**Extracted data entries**
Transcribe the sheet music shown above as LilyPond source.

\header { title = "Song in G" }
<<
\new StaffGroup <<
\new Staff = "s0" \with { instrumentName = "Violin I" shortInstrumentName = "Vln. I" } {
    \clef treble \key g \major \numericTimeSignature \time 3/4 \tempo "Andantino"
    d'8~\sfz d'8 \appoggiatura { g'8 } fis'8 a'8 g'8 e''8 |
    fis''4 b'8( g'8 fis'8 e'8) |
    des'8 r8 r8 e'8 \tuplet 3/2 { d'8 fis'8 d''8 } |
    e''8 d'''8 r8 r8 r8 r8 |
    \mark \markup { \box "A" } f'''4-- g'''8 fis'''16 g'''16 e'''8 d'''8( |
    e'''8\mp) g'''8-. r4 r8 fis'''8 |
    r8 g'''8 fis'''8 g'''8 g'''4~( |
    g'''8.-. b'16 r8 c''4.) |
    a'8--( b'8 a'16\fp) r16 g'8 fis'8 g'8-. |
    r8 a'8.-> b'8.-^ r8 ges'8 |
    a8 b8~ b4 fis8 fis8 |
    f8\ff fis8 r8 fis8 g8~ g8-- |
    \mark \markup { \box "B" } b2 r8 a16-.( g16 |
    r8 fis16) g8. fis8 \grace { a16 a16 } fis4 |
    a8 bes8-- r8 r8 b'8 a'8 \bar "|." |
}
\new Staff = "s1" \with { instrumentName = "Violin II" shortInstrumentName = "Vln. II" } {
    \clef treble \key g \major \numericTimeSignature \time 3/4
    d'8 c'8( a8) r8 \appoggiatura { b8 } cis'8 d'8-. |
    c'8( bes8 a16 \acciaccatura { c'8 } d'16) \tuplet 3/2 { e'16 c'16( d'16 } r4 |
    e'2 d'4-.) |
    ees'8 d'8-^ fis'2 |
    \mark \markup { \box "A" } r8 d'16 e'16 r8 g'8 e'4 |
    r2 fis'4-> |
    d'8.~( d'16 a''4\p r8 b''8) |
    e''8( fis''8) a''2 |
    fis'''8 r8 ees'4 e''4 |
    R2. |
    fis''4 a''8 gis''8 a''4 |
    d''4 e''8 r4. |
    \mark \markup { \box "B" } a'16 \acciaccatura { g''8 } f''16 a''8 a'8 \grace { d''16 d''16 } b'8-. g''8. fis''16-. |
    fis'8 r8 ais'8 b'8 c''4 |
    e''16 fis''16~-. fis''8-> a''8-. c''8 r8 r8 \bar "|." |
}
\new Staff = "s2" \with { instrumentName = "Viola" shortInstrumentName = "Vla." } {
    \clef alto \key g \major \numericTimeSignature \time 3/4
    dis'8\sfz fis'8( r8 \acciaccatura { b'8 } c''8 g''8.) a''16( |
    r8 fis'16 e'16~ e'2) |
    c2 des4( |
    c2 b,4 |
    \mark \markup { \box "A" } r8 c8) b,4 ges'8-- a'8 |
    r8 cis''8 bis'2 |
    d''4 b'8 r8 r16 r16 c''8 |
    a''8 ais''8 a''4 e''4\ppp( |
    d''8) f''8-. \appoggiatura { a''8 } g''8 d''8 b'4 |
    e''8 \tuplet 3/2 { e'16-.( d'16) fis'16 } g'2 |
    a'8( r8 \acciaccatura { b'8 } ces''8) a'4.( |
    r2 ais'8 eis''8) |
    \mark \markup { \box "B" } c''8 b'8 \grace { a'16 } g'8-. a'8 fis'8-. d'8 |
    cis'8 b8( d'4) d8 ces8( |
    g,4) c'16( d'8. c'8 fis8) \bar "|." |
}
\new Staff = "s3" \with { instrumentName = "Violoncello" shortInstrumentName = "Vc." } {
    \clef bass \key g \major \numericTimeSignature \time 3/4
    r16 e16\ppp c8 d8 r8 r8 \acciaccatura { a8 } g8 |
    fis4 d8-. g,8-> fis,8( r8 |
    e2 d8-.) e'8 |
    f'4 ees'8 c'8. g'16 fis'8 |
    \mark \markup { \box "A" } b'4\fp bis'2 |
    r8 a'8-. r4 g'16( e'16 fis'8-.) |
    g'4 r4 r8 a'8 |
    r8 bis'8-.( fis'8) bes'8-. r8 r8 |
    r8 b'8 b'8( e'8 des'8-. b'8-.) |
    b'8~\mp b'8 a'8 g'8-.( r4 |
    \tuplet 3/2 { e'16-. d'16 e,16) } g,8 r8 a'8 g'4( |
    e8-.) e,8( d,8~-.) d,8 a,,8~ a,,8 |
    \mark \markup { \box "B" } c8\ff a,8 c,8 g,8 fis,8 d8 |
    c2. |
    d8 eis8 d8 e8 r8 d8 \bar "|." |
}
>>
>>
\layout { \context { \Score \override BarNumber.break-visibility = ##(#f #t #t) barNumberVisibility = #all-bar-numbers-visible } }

**Required work**
Find every line in the listing above that contains the word "grace", and copy each of those lines.

**Answer**
    r8 fis16) g8. fis8 \grace { a16 a16 } fis4 |
    \mark \markup { \box "B" } a'16 \acciaccatura { g''8 } f''16 a''8 a'8 \grace { d''16 d''16 } b'8-. g''8. fis''16-. |
    \mark \markup { \box "B" } c''8 b'8 \grace { a'16 } g'8-. a'8 fis'8-. d'8 |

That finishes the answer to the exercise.